Brief: Beginning with the line containing "(300, 313) = (566, 343): yellow", give every line again exactly as it is, ending with the last line of the entries.

Start of Data supplied

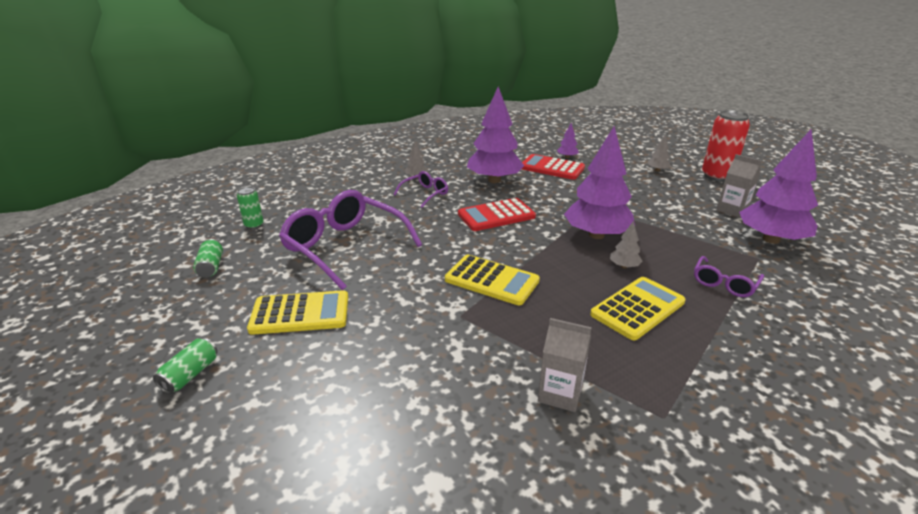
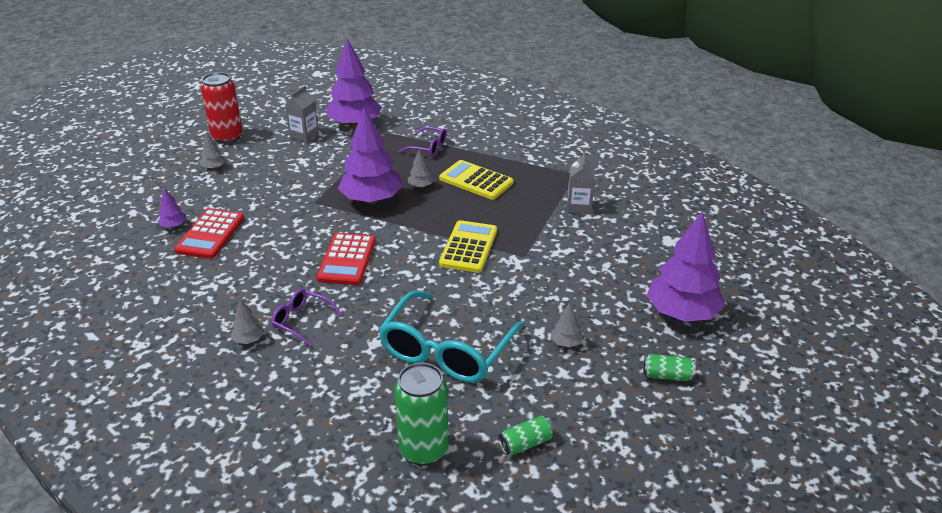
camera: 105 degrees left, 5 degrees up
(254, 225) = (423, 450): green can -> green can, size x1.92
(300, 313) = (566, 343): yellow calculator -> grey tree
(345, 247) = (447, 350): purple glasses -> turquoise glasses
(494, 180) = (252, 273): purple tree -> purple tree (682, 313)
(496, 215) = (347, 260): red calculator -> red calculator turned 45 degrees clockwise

End of Data supplied

Answer to the exercise:
(300, 313) = (566, 343): yellow calculator -> grey tree
(345, 247) = (447, 350): purple glasses -> turquoise glasses
(494, 180) = (252, 273): purple tree -> purple tree (682, 313)
(496, 215) = (347, 260): red calculator -> red calculator turned 45 degrees clockwise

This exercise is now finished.